[INFORMATION SUPPLIED — start]
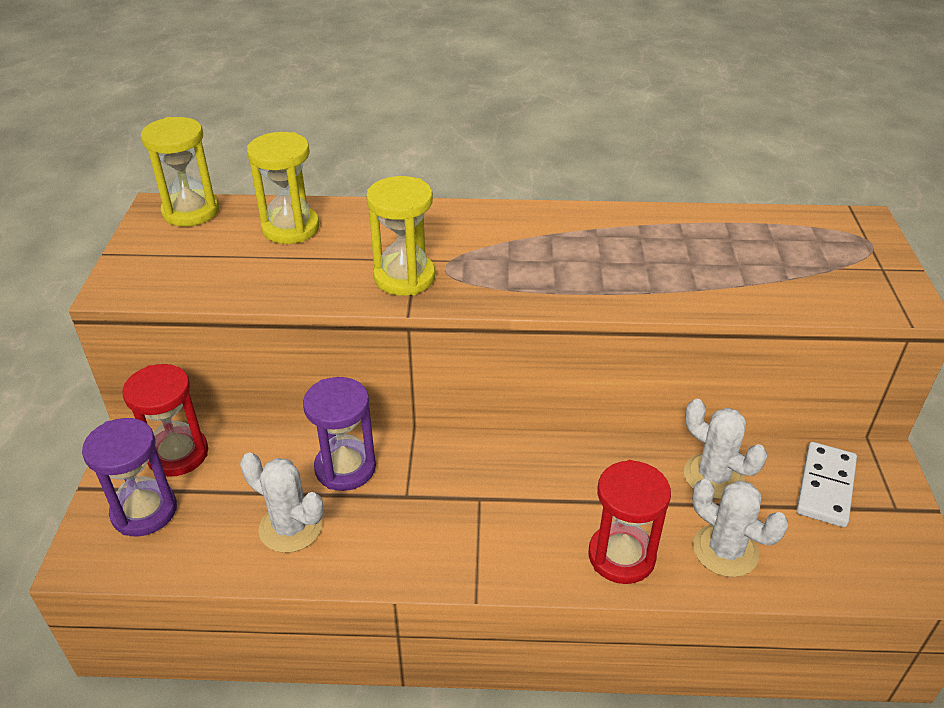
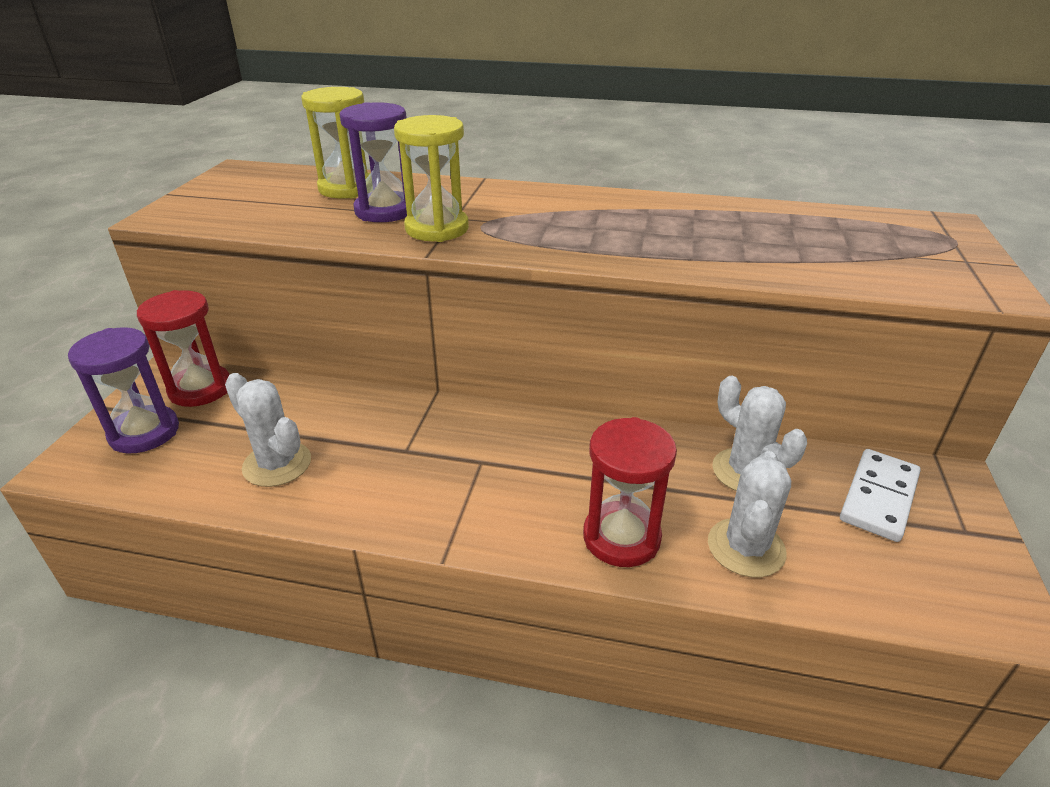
camera: 10 degrees right, 5 degrees down
(191, 211) = (263, 172): yellow hourglass -> none
(345, 468) = (354, 418): purple hourglass -> purple hourglass (385, 211)
(725, 550) = (746, 548): white cactus -> white cactus turned 60 degrees clockwise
[INFORMATION SUPPLIED — finish]
**PROBLEM STATEMENT:** Lines from the one with "(191, 211) = (263, 172): yellow" through the final line of the listing above should be duplicated word for word, and nothing else included.

**WRITTEN REPLY:**
(191, 211) = (263, 172): yellow hourglass -> none
(345, 468) = (354, 418): purple hourglass -> purple hourglass (385, 211)
(725, 550) = (746, 548): white cactus -> white cactus turned 60 degrees clockwise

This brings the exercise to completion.